• TASK OBJECTIVE
Pick out each row below that contains the string "Humdrum", and copy those rows.
=== EXTRACTED ENTRIES ===
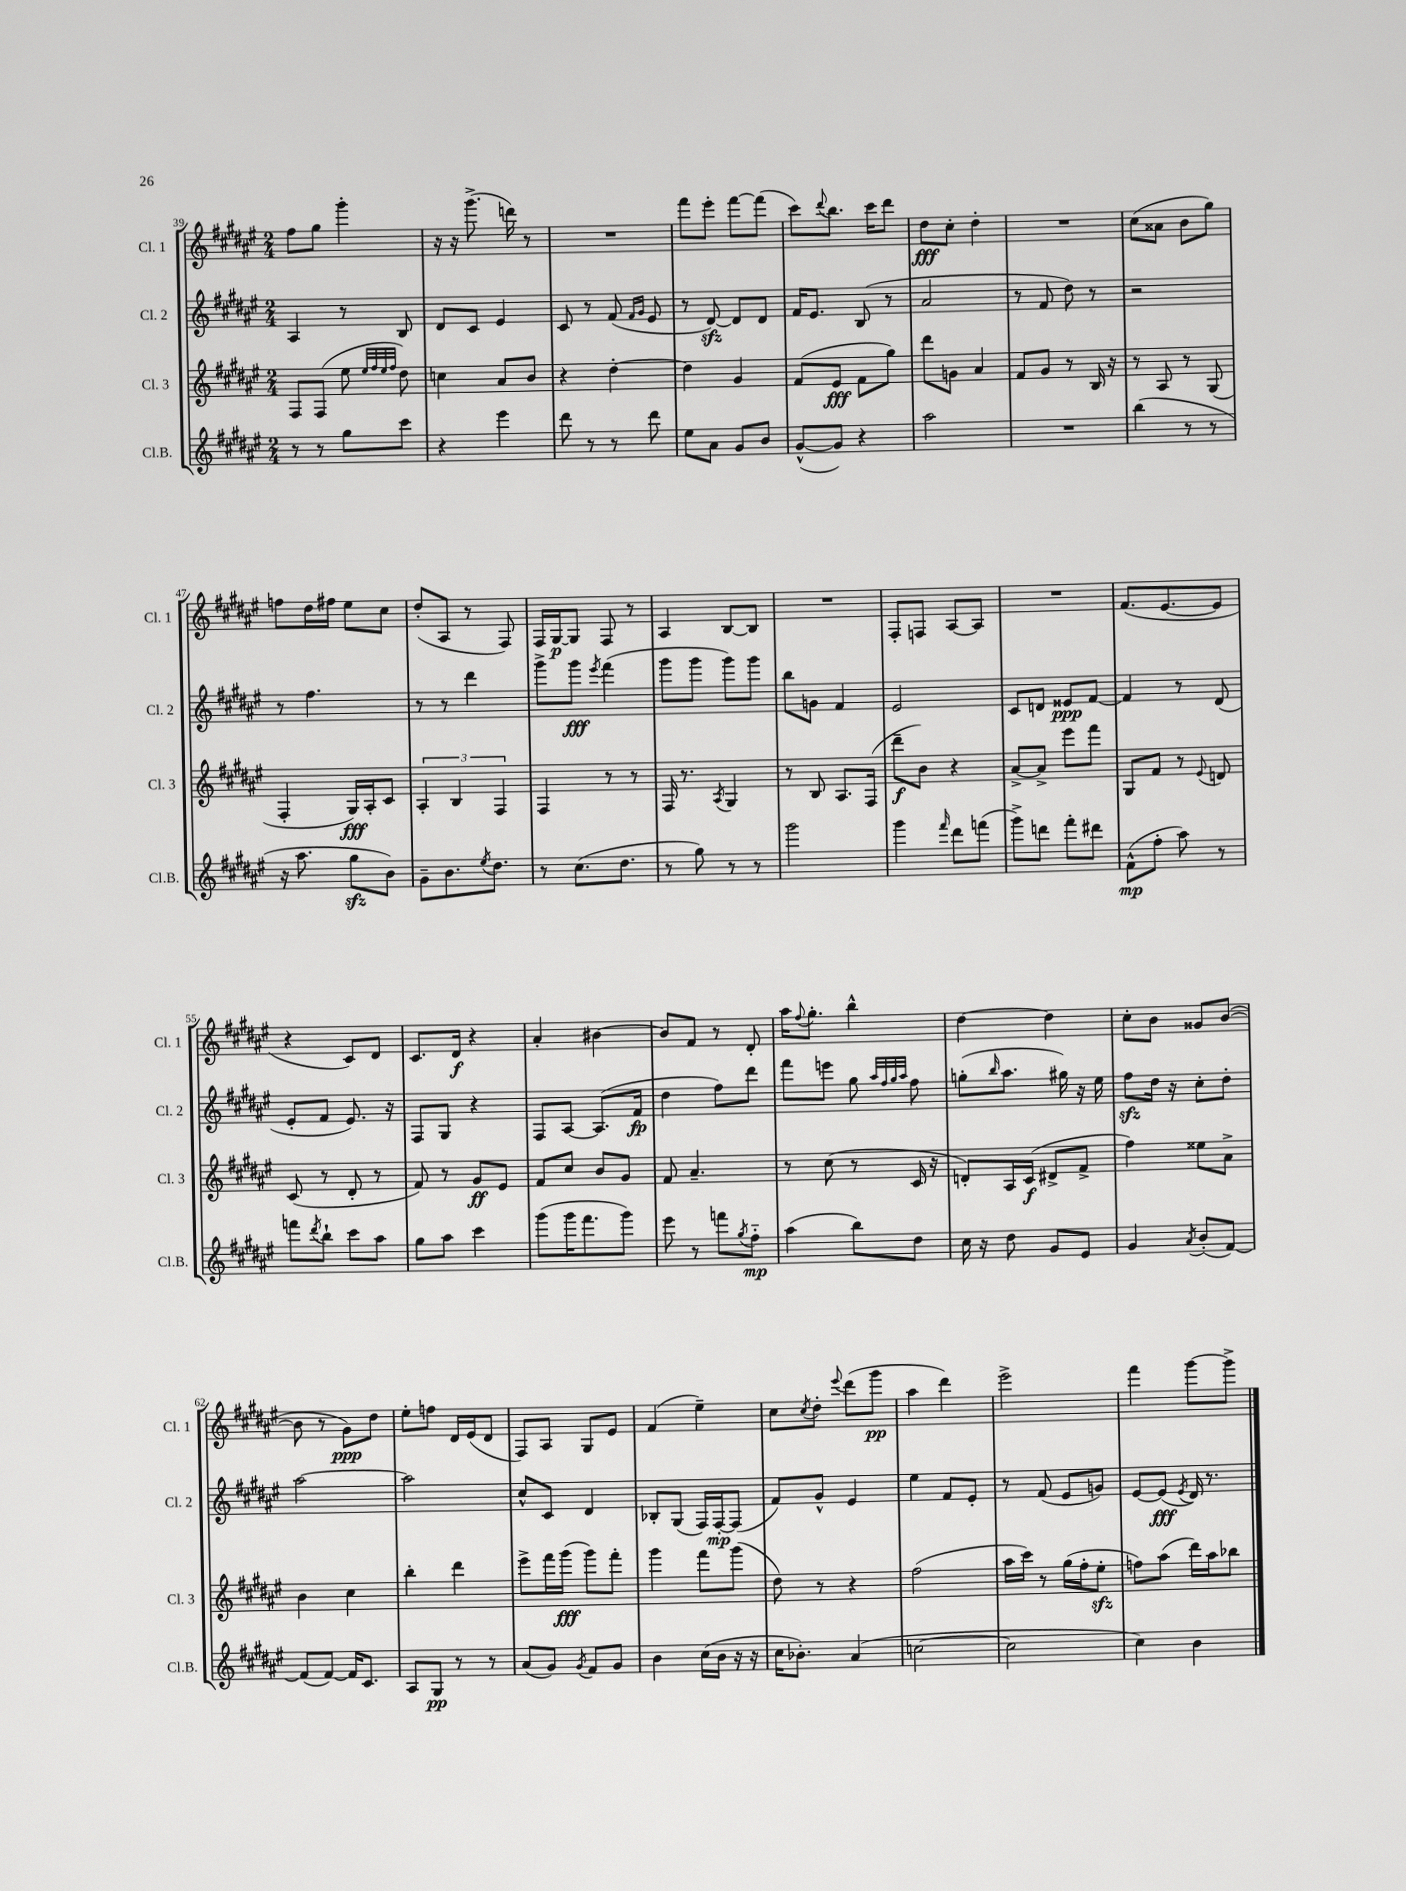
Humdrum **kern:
===
=== EXTRACTED ENTRIES ===
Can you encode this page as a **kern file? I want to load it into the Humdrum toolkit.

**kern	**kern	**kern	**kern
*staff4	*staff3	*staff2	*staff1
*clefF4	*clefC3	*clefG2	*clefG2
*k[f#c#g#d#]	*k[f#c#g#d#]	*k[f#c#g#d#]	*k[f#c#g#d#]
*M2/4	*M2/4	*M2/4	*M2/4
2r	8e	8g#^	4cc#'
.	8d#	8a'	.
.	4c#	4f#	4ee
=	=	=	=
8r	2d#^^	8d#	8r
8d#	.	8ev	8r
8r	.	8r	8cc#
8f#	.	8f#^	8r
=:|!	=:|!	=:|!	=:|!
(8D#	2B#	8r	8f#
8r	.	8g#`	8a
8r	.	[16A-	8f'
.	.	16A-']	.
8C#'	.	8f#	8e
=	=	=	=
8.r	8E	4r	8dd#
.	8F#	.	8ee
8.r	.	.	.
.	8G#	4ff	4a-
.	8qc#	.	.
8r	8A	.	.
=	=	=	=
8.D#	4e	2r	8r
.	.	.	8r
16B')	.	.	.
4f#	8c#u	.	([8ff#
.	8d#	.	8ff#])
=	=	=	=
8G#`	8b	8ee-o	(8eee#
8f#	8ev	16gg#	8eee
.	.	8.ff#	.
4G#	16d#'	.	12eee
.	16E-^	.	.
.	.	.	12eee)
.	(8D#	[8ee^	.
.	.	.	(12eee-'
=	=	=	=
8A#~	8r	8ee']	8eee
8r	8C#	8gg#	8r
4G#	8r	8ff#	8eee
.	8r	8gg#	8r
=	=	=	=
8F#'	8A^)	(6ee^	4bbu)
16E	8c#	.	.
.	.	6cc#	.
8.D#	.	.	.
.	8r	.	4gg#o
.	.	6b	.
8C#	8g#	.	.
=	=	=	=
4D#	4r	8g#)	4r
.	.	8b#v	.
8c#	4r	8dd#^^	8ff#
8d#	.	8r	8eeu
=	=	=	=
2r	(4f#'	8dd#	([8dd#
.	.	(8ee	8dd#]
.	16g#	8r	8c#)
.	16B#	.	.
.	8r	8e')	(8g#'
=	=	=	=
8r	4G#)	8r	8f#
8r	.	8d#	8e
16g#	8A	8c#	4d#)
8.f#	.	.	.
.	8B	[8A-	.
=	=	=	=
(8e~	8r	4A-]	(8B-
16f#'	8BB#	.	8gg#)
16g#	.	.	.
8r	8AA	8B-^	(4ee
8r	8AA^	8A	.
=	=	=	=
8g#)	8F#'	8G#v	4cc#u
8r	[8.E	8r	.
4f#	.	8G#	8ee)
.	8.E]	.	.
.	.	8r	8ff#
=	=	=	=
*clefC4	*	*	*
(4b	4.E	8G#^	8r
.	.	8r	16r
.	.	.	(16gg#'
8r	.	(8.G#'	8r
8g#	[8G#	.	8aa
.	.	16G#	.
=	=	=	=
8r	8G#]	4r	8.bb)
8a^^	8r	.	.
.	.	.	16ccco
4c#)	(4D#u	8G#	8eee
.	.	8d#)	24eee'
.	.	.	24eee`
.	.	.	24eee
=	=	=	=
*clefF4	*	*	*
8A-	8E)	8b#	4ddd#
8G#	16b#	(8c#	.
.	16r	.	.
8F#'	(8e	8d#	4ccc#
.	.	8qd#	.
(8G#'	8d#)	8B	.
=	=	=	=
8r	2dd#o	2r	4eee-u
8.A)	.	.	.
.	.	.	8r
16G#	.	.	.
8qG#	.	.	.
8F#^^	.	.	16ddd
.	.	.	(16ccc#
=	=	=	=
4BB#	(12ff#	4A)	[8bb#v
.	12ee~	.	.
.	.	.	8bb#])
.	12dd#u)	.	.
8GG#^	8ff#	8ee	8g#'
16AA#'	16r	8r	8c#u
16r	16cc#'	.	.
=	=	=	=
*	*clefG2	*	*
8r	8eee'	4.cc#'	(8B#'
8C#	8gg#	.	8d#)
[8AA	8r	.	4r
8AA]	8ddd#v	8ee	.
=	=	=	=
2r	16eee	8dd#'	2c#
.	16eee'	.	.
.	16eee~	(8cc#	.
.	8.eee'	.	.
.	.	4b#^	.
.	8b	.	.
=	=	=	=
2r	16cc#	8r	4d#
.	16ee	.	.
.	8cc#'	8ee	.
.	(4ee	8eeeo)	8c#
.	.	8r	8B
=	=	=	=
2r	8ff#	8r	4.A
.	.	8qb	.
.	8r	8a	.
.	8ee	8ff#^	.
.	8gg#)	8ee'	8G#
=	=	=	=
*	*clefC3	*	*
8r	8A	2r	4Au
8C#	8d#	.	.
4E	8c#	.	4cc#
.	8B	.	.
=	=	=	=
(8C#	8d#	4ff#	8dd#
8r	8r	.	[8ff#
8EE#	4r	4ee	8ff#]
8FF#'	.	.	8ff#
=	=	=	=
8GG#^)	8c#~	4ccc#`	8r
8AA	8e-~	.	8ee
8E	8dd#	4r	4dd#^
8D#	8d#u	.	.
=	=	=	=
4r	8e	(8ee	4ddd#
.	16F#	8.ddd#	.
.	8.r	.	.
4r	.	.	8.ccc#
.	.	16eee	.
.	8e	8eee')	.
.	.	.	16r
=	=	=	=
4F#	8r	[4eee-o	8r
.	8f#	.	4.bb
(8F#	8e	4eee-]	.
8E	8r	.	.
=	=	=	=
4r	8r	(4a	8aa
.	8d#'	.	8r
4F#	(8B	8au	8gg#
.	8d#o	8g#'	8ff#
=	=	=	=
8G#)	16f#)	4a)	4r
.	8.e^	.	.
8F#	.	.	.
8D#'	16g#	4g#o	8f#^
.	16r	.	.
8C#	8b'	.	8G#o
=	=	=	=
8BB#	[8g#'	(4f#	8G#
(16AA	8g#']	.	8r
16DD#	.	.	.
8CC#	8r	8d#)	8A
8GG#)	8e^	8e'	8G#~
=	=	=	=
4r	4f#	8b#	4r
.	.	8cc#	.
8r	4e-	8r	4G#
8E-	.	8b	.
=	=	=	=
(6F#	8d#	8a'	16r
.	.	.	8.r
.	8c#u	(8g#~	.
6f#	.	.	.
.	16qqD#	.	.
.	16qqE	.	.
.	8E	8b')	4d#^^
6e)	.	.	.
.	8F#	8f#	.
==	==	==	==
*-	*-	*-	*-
===
• FINISHED EXERCISE
Humdrum **kern:
Can you encode this page as a **kern file? I want to load it into the Humdrum toolkit.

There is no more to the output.